Exercise details: Within the data below, count the lines that include "traffic" and give only the count.

Remote sensing object lists:
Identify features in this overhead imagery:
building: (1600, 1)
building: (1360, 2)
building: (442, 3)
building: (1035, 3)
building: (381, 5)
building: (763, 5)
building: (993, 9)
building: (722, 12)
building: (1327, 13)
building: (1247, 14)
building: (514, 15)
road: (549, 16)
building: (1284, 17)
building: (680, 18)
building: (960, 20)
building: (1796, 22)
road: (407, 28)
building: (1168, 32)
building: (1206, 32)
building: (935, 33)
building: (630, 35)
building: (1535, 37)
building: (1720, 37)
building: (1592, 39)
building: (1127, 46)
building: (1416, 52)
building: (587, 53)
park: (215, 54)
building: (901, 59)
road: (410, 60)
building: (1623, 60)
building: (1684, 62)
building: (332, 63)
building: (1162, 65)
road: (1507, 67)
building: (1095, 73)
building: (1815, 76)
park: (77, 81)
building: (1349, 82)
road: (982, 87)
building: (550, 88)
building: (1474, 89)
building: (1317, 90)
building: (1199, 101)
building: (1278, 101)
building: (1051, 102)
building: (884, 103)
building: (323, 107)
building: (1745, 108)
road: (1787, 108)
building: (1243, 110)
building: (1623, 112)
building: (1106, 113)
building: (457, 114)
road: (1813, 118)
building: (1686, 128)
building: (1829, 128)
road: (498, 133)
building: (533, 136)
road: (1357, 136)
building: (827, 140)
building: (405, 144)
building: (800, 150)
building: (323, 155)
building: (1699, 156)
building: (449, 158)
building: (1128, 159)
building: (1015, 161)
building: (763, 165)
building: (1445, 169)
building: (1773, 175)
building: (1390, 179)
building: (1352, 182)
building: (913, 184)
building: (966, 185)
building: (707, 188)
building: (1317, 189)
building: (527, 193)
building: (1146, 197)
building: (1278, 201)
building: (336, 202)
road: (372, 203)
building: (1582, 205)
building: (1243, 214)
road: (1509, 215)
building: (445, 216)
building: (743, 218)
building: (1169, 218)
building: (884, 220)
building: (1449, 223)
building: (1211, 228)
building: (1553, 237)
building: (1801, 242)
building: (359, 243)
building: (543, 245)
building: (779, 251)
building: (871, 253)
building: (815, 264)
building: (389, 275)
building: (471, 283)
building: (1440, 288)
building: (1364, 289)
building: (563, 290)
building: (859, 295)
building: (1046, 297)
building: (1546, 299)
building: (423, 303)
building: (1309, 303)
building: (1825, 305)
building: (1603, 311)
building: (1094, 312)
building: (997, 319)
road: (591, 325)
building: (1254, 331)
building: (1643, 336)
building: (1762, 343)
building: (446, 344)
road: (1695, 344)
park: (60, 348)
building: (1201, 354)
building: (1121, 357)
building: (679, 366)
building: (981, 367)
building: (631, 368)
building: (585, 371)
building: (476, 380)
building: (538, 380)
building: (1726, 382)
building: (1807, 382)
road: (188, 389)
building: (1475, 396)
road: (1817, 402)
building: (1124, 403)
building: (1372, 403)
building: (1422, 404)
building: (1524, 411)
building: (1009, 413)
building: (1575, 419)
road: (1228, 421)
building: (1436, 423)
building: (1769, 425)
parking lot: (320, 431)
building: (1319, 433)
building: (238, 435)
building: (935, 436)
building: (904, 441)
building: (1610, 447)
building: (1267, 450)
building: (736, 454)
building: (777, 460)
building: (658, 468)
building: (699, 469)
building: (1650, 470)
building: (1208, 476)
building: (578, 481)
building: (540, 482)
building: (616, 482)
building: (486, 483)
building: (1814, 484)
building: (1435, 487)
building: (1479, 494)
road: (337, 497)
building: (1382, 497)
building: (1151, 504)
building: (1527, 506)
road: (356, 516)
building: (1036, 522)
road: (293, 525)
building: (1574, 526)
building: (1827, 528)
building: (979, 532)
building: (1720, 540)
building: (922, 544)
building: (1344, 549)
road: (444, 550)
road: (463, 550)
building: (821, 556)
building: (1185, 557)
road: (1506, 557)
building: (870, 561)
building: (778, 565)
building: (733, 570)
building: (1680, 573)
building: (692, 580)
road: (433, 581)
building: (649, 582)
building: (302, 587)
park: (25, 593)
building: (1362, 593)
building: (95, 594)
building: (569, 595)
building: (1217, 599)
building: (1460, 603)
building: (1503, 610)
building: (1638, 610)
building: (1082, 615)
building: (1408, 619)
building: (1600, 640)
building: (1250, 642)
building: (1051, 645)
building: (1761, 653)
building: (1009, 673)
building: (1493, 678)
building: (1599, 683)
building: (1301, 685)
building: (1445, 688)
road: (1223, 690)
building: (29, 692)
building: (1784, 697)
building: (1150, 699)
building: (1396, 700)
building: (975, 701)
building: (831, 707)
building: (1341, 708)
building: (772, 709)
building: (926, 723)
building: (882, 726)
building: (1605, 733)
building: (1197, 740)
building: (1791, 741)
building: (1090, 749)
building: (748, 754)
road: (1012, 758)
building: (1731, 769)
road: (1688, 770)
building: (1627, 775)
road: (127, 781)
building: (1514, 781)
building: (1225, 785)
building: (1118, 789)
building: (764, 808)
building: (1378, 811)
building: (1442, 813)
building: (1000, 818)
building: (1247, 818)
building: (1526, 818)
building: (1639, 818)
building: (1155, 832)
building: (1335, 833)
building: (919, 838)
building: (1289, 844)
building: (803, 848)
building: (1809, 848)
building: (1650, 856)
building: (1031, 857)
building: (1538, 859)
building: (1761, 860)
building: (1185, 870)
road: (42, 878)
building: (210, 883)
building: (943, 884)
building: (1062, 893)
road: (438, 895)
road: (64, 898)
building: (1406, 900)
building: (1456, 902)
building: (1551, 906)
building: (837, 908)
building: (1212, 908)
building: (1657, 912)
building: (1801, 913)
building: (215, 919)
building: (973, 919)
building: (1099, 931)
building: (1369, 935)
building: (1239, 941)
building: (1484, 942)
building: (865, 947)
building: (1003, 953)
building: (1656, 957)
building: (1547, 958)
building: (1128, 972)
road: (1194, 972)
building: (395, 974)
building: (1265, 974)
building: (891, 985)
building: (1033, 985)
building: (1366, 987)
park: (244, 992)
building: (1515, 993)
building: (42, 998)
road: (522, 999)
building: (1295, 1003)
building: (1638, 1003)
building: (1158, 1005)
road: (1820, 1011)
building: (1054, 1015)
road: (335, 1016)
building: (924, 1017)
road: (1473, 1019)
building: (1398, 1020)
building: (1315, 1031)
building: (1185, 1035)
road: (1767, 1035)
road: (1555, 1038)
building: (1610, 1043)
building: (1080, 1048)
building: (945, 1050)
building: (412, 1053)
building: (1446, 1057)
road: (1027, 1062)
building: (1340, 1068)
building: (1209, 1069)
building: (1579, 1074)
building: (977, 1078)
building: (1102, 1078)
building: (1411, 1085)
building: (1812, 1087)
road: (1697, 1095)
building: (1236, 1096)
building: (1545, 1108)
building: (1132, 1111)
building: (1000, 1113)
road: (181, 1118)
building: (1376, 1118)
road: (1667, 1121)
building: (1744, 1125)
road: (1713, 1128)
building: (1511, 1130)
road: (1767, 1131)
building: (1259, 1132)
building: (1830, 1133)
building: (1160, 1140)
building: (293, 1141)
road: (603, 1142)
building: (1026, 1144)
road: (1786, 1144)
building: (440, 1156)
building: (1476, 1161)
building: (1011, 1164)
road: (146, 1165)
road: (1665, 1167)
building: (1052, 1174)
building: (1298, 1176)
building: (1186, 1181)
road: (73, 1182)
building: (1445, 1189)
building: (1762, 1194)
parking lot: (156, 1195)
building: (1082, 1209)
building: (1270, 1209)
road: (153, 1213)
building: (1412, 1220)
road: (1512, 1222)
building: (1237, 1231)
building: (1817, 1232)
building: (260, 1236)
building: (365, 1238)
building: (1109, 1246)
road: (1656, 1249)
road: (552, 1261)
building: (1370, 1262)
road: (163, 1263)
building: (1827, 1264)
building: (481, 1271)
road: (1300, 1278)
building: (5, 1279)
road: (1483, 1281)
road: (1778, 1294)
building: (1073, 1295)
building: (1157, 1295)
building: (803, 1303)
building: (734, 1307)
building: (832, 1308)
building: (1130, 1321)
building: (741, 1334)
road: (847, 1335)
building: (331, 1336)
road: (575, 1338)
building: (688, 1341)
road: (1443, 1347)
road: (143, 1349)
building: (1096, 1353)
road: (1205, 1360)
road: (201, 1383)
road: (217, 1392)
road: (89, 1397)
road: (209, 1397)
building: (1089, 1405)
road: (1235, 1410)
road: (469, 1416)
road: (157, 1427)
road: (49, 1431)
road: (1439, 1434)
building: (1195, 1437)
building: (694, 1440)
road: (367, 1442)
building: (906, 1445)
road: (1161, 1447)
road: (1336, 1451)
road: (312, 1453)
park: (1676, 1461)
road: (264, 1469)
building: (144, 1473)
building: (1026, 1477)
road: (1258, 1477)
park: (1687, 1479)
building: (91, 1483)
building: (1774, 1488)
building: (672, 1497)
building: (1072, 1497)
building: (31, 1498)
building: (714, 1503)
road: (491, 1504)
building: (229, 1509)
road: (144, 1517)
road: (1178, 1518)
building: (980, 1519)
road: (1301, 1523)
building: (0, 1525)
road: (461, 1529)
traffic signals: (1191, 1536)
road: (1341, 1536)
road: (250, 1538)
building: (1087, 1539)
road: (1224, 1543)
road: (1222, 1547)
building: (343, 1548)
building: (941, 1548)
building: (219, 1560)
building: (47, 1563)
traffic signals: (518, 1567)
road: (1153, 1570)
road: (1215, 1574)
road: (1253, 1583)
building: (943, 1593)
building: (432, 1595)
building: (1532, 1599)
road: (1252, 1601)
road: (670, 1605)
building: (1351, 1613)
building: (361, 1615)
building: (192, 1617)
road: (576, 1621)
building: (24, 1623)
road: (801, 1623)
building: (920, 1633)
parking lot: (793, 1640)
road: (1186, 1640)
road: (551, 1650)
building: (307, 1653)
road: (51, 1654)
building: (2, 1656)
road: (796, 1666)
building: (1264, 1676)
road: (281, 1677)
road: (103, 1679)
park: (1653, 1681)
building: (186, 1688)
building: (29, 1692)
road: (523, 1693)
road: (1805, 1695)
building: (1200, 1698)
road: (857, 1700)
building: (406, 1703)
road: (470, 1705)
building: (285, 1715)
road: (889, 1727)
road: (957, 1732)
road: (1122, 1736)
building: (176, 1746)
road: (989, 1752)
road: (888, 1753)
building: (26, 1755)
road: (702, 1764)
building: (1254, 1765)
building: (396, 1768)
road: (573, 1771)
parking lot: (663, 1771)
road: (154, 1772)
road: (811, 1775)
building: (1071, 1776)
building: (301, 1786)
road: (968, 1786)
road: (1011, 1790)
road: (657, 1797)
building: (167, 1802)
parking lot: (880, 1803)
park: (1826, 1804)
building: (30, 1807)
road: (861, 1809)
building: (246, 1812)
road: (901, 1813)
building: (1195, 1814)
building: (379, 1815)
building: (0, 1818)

Written answer: 2